(TASK TO COMPLETE): Which lines below fall between the one containing "brown house (239, 382)" and the one containing "green trophy (286, 411) -> none"? Repeat them exactly, counting both of those lines, and add nothing else.

Recorded data
# # # # # # #
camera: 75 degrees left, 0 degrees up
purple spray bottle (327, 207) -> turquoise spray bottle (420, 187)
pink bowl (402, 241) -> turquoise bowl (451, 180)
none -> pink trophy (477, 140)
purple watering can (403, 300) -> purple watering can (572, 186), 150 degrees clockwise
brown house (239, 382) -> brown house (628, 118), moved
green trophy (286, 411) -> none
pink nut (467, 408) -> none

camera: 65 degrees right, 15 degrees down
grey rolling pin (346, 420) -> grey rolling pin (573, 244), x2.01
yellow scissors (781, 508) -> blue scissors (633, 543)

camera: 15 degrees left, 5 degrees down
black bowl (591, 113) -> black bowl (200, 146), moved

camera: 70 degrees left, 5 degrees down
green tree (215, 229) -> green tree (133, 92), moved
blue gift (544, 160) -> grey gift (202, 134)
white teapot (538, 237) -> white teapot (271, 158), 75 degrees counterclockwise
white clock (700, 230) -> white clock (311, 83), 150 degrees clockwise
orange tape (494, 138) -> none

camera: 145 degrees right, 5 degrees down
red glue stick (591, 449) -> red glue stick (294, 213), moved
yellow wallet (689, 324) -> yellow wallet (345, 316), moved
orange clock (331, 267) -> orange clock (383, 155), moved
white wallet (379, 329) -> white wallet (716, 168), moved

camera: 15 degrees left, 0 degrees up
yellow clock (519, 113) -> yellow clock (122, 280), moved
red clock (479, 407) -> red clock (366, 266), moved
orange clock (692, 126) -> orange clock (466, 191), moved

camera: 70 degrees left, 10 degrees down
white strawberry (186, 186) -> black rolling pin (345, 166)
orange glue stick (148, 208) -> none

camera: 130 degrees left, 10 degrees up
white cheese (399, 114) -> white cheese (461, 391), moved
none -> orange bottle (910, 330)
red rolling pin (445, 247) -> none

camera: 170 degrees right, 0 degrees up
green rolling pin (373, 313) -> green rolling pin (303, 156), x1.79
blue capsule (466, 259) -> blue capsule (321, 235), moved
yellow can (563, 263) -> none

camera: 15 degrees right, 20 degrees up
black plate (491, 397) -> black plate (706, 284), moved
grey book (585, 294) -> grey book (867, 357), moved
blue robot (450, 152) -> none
# # # # # # #
(RESULT):
brown house (239, 382) -> brown house (628, 118), moved
green trophy (286, 411) -> none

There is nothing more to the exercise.